[[ The records open ]]

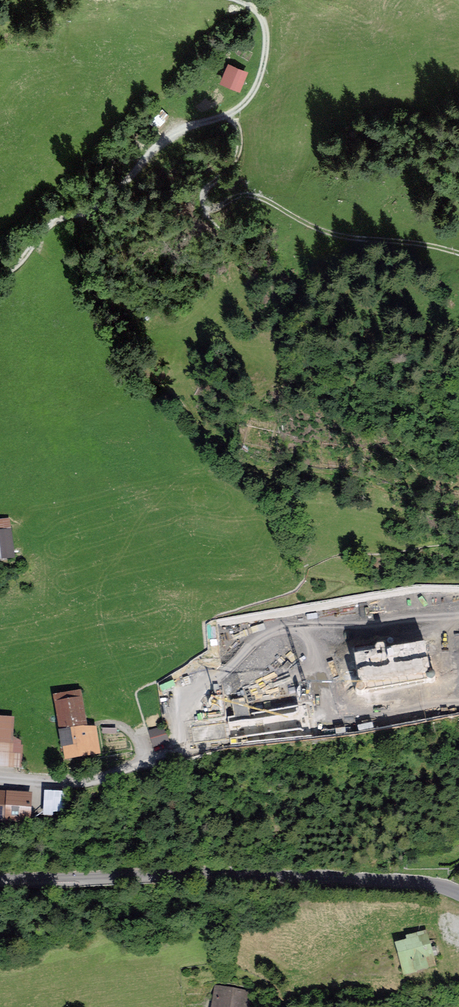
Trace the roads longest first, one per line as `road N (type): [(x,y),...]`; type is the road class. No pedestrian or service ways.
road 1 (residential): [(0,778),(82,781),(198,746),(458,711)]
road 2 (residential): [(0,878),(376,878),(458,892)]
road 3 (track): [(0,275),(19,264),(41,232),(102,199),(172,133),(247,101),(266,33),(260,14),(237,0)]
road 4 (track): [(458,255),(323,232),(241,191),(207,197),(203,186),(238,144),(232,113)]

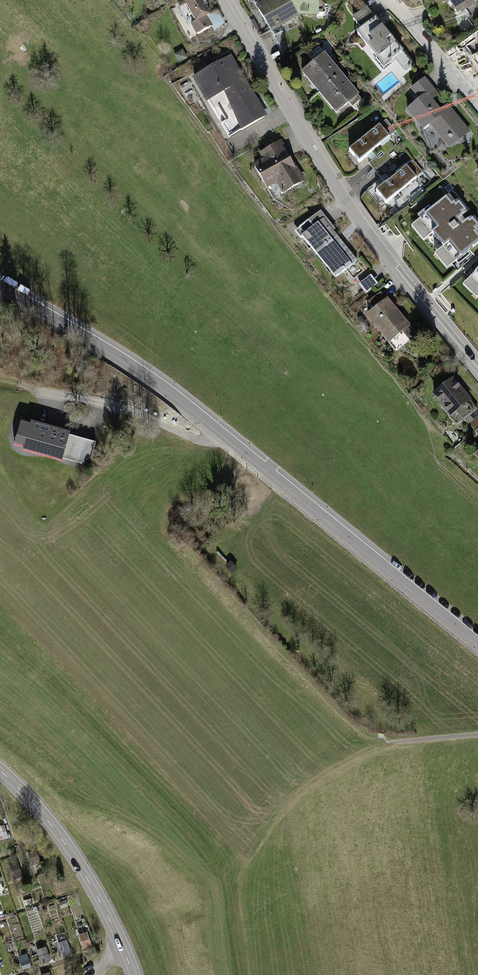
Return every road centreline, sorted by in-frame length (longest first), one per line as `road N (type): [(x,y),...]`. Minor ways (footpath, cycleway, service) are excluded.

[[ The records closed ]]

Write out all the material verbatim, images excluded.

Trace the roads longest first, one per line as `road N (type): [(x,y),...]`; type is the road class. No pedestrian or service ways.
road 1 (residential): [(0,778),(82,781),(198,746),(458,711)]
road 2 (residential): [(0,878),(376,878),(458,892)]
road 3 (track): [(0,275),(19,264),(41,232),(102,199),(172,133),(247,101),(266,33),(260,14),(237,0)]
road 4 (track): [(458,255),(323,232),(241,191),(207,197),(203,186),(238,144),(232,113)]

Return every road centreline, sorted by in-frame length (longest first), one per line as `road N (type): [(x,y),...]`. Minor ways (footpath, cycleway, service) are excluded.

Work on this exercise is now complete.